Exercise task
Find every line in the records below that contains the string "Violin", and copy each of those lines. Case counts when matching.
**** Records for the exercise
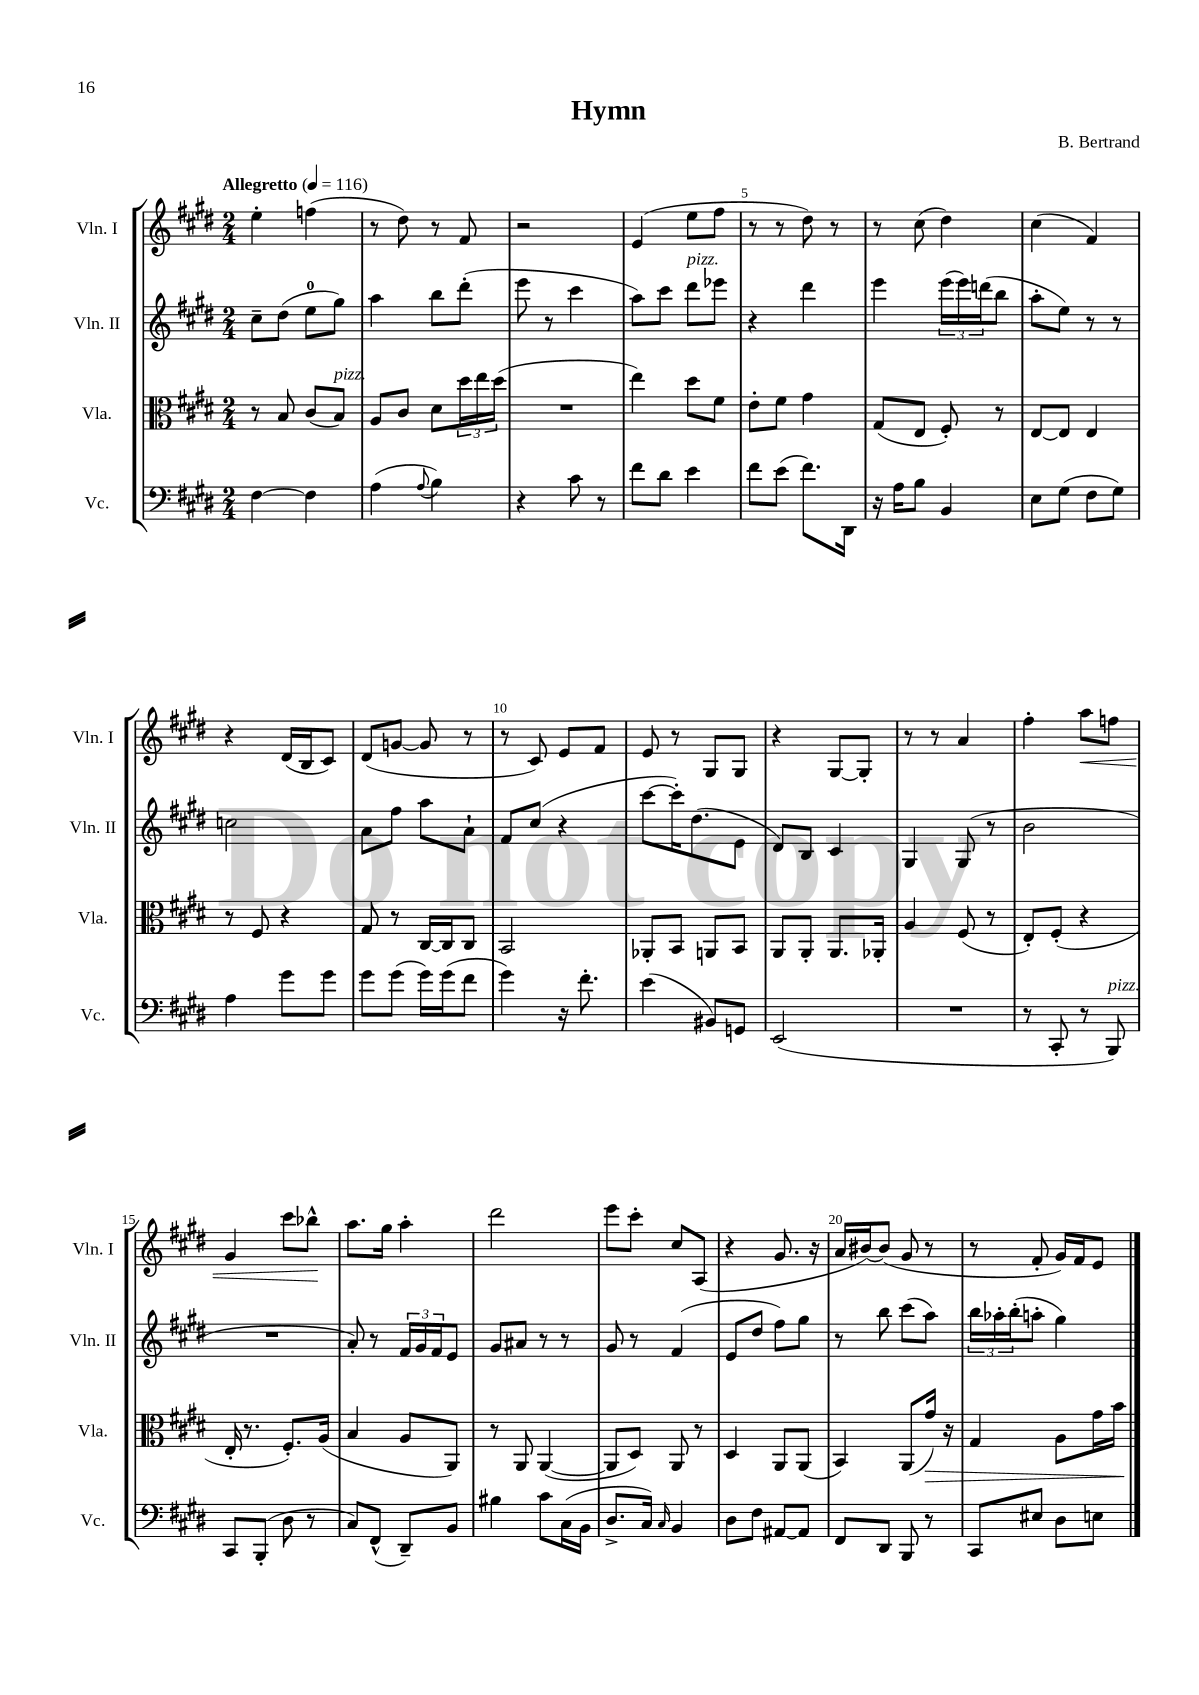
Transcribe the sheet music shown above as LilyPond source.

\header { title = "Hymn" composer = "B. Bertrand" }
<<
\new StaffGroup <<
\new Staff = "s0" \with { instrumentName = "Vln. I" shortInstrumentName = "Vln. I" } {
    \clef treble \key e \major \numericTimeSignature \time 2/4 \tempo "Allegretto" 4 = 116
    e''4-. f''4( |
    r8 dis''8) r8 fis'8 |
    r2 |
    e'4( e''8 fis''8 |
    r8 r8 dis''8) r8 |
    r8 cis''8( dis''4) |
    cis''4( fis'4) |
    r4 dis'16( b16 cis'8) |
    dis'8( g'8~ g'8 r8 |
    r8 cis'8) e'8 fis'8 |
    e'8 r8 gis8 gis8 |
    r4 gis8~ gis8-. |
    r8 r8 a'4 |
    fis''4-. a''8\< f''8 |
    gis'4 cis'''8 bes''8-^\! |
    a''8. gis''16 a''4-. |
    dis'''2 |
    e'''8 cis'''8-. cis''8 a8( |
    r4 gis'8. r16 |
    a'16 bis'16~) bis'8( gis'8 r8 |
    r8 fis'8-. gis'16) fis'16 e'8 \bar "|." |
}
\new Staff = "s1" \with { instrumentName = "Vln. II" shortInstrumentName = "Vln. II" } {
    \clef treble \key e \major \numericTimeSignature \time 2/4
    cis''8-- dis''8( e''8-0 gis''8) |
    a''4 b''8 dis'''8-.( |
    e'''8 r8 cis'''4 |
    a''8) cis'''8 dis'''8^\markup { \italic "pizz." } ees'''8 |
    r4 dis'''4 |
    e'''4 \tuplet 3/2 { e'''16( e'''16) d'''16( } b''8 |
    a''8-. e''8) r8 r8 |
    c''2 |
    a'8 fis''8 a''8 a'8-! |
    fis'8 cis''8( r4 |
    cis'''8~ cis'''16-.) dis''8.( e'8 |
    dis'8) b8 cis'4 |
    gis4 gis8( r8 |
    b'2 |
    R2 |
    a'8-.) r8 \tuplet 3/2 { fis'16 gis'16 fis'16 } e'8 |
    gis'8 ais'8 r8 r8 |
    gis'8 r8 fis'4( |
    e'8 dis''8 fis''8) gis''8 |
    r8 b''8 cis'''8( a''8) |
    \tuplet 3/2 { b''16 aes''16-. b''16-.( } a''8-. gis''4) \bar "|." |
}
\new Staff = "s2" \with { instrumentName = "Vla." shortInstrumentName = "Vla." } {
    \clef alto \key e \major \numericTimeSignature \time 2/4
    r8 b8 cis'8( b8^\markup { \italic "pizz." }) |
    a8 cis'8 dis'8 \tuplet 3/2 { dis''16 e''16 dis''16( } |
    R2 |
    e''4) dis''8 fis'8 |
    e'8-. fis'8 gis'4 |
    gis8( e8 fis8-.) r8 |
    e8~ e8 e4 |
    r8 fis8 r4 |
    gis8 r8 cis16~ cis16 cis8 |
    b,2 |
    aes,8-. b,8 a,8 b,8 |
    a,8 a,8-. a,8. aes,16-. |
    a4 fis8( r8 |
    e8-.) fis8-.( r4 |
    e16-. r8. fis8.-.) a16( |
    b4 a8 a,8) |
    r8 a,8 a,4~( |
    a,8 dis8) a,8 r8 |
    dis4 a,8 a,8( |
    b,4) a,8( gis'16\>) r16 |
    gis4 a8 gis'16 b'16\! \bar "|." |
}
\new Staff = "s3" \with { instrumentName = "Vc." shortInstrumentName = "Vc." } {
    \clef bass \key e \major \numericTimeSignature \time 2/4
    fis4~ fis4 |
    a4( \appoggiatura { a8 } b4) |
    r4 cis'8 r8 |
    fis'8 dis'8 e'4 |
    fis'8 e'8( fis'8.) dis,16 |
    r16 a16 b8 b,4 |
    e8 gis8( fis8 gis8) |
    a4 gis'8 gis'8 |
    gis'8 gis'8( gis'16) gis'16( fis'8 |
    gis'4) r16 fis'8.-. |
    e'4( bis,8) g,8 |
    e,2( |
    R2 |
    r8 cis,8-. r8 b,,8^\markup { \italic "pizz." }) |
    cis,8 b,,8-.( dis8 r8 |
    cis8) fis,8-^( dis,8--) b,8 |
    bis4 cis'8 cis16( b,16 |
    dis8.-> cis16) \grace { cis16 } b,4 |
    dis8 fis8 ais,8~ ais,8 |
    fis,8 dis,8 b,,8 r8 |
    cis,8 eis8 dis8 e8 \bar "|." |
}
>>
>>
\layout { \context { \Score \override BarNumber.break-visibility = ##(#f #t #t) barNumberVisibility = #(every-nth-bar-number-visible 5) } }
********
**** Records for the exercise
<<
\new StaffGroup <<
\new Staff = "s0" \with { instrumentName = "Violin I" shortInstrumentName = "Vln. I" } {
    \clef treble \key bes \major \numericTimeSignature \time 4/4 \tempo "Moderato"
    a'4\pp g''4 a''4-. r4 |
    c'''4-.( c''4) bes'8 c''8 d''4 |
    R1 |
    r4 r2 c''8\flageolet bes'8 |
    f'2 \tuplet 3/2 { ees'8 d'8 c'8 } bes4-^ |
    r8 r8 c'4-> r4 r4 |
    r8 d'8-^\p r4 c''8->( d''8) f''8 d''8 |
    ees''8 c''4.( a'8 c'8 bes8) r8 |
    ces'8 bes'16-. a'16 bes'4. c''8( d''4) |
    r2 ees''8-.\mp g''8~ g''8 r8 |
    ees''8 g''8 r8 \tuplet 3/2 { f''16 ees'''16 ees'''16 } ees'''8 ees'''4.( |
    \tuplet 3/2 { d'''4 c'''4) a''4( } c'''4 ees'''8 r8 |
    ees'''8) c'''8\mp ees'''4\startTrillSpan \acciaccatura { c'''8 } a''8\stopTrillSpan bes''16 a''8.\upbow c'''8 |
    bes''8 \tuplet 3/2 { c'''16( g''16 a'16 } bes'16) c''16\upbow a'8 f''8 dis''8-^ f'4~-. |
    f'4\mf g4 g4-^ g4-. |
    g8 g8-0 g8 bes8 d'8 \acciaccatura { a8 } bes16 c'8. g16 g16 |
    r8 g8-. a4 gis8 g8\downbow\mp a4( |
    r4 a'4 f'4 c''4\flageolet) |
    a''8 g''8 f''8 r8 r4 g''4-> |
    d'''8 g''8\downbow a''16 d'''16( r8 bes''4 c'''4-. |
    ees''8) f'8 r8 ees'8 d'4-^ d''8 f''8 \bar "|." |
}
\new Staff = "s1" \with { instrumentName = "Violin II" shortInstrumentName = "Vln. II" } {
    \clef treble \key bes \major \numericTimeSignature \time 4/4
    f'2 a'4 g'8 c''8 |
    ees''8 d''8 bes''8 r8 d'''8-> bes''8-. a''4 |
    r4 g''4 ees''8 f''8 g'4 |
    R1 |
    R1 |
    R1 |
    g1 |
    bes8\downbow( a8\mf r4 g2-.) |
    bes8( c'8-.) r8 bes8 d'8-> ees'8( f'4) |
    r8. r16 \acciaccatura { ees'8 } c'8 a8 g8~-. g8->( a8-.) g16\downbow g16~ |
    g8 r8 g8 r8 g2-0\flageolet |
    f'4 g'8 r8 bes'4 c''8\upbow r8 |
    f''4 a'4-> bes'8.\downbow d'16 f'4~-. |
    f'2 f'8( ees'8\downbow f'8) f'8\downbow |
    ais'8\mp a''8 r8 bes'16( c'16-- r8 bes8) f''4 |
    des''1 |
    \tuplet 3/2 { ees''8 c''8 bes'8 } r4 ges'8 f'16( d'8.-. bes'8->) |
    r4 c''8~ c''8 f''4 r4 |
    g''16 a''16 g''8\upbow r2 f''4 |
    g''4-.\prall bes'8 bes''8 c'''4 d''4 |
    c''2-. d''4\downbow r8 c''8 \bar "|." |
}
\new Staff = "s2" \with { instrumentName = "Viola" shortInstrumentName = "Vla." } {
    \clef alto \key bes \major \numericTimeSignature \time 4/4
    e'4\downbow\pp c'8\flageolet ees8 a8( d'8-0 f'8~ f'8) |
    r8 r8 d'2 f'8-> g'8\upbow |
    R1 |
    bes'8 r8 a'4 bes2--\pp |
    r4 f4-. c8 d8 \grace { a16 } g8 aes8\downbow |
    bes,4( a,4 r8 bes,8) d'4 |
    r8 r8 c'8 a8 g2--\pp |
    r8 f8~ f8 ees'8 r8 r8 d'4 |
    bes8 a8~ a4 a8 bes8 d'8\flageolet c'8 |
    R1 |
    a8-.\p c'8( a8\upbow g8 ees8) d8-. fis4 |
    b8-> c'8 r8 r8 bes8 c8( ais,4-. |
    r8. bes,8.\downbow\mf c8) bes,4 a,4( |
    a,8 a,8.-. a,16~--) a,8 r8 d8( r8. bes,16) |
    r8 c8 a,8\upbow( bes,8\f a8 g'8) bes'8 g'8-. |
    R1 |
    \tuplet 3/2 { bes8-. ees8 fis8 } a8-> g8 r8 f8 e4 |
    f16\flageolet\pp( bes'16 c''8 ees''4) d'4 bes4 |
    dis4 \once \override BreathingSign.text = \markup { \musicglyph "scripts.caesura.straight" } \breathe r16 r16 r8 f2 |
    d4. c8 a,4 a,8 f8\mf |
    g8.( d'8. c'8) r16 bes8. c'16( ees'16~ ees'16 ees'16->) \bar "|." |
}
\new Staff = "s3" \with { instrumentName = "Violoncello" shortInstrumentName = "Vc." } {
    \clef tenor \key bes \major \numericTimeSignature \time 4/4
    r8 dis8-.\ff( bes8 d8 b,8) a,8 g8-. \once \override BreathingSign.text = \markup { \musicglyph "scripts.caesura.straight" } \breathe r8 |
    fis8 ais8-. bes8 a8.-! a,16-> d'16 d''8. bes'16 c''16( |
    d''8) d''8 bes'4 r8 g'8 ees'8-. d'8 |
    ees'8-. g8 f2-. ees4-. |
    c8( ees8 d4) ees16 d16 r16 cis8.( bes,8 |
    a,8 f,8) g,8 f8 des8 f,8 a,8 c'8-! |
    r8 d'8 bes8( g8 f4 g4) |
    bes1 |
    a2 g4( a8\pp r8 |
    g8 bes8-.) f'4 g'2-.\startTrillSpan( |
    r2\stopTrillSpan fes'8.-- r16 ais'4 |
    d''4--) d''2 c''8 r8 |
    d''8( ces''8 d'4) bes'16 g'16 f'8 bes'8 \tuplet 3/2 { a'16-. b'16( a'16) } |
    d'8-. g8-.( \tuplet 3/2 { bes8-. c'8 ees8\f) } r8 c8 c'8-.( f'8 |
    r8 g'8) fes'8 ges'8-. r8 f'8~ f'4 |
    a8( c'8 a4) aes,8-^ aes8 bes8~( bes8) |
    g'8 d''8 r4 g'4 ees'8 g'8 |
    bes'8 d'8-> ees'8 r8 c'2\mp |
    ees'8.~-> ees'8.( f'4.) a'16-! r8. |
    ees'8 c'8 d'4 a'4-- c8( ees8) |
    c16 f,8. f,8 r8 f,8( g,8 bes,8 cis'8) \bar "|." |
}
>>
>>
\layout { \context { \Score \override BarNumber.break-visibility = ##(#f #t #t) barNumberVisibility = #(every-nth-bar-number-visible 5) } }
********
Answer for the task
\new Staff = "s0" \with { instrumentName = "Violin I" shortInstrumentName = "Vln. I" } {
\new Staff = "s1" \with { instrumentName = "Violin II" shortInstrumentName = "Vln. II" } {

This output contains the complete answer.